> _WHAT TO WORK ON_
Taking the line containing "V1: 2.5V (plus" as the first and the last line of the entries as the end, reproduce every line between them exactly, including both.

> _EXERCISE INPUTS_

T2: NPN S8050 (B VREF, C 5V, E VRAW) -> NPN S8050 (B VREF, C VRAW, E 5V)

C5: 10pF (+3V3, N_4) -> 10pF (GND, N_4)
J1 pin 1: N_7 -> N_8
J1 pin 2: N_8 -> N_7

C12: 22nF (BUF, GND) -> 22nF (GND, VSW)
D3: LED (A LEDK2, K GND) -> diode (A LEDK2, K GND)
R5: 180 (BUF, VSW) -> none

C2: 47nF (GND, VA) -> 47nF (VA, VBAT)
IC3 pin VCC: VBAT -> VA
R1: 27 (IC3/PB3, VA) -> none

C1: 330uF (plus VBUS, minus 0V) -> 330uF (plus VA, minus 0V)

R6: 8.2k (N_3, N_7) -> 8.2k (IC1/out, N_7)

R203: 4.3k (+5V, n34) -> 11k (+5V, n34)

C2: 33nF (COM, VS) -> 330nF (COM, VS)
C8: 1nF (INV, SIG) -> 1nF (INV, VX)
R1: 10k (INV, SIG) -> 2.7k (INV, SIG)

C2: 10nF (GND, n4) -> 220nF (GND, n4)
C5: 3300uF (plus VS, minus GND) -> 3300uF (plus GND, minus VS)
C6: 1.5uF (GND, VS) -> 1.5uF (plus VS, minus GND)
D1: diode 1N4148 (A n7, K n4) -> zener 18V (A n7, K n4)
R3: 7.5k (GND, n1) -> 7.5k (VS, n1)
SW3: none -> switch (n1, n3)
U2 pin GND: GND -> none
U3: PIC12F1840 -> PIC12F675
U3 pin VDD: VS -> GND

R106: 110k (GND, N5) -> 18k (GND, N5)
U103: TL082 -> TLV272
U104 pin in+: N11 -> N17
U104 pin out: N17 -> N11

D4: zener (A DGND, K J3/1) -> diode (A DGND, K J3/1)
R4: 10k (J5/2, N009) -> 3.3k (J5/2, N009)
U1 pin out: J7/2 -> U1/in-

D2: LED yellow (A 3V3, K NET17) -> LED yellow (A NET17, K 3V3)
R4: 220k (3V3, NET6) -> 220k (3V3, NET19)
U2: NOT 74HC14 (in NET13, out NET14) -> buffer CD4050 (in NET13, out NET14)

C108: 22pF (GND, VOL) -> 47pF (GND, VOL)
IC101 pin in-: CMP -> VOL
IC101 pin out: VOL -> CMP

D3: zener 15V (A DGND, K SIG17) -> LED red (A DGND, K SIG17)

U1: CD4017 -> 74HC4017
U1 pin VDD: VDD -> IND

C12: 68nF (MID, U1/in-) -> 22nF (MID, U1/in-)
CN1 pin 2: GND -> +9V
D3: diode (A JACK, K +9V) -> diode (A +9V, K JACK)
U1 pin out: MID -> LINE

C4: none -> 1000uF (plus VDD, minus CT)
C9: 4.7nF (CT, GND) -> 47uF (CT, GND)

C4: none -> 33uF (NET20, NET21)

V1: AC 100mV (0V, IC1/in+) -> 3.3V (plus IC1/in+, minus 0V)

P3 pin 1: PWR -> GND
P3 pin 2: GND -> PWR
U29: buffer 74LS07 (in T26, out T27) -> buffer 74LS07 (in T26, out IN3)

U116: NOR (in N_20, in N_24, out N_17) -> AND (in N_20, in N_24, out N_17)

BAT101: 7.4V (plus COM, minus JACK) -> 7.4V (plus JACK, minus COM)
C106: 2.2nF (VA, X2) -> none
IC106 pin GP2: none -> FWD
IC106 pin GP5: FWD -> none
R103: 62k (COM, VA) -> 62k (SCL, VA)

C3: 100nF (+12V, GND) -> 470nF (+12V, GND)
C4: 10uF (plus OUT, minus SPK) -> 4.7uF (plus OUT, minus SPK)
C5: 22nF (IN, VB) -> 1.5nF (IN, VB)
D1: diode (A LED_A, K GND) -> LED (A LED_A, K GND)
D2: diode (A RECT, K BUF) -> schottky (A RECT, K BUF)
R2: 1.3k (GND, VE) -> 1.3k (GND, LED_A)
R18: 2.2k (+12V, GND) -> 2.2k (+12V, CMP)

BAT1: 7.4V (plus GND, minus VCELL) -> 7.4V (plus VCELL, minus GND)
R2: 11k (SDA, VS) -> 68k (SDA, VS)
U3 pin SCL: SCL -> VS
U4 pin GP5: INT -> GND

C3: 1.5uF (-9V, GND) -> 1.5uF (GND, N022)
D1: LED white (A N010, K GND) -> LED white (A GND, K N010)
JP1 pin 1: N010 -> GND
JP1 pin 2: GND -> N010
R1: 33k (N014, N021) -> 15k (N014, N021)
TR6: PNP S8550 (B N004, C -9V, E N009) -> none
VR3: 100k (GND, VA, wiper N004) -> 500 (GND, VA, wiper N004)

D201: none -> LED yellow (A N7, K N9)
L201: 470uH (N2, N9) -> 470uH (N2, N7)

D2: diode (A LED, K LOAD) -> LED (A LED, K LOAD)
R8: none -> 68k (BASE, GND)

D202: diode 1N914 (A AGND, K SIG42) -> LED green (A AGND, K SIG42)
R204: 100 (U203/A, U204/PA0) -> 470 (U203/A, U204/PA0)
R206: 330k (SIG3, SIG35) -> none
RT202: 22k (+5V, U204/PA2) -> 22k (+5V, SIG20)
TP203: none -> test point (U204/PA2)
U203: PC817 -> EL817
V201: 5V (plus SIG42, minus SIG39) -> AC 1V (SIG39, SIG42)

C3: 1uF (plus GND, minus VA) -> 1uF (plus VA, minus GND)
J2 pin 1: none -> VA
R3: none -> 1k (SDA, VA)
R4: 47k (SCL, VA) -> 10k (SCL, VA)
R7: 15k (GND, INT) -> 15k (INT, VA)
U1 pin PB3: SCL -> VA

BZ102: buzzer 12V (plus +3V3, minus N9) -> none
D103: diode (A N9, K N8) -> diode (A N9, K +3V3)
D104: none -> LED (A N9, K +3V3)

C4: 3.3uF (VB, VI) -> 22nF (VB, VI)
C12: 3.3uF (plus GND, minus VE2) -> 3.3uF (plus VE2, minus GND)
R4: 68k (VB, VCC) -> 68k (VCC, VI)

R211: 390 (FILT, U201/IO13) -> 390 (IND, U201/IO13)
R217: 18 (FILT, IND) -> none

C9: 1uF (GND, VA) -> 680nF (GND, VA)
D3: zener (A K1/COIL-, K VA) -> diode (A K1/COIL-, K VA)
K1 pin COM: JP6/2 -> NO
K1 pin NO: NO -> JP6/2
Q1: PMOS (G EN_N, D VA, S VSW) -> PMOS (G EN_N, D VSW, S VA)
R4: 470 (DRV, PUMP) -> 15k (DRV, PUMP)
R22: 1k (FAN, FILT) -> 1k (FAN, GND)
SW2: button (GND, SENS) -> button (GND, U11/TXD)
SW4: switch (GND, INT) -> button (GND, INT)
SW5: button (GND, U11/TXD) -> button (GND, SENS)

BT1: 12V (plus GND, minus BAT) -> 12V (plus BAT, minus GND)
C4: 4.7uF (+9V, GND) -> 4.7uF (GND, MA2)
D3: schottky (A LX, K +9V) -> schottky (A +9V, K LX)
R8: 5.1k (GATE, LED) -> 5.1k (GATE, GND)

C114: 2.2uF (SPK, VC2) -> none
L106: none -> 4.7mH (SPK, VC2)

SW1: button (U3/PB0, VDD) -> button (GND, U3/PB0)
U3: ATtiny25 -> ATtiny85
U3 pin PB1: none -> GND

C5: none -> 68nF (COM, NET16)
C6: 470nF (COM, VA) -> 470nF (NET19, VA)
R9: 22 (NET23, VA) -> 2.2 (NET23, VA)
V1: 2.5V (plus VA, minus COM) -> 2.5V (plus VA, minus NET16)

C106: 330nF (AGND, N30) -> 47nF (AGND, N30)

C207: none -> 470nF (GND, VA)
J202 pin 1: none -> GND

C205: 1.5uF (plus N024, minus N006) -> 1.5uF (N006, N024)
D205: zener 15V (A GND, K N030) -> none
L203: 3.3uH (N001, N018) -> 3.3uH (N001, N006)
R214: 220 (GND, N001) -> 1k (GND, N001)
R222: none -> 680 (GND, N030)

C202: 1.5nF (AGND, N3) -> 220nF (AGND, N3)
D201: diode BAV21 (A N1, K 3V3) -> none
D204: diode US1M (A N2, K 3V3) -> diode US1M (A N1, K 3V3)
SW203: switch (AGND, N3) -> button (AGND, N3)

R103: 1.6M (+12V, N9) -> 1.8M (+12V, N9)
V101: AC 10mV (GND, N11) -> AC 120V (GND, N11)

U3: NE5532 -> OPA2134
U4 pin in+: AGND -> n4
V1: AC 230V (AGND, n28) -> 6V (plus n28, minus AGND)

> _ANSWER BOX_
V1: 2.5V (plus VA, minus COM) -> 2.5V (plus VA, minus NET16)

C106: 330nF (AGND, N30) -> 47nF (AGND, N30)

C207: none -> 470nF (GND, VA)
J202 pin 1: none -> GND

C205: 1.5uF (plus N024, minus N006) -> 1.5uF (N006, N024)
D205: zener 15V (A GND, K N030) -> none
L203: 3.3uH (N001, N018) -> 3.3uH (N001, N006)
R214: 220 (GND, N001) -> 1k (GND, N001)
R222: none -> 680 (GND, N030)

C202: 1.5nF (AGND, N3) -> 220nF (AGND, N3)
D201: diode BAV21 (A N1, K 3V3) -> none
D204: diode US1M (A N2, K 3V3) -> diode US1M (A N1, K 3V3)
SW203: switch (AGND, N3) -> button (AGND, N3)

R103: 1.6M (+12V, N9) -> 1.8M (+12V, N9)
V101: AC 10mV (GND, N11) -> AC 120V (GND, N11)

U3: NE5532 -> OPA2134
U4 pin in+: AGND -> n4
V1: AC 230V (AGND, n28) -> 6V (plus n28, minus AGND)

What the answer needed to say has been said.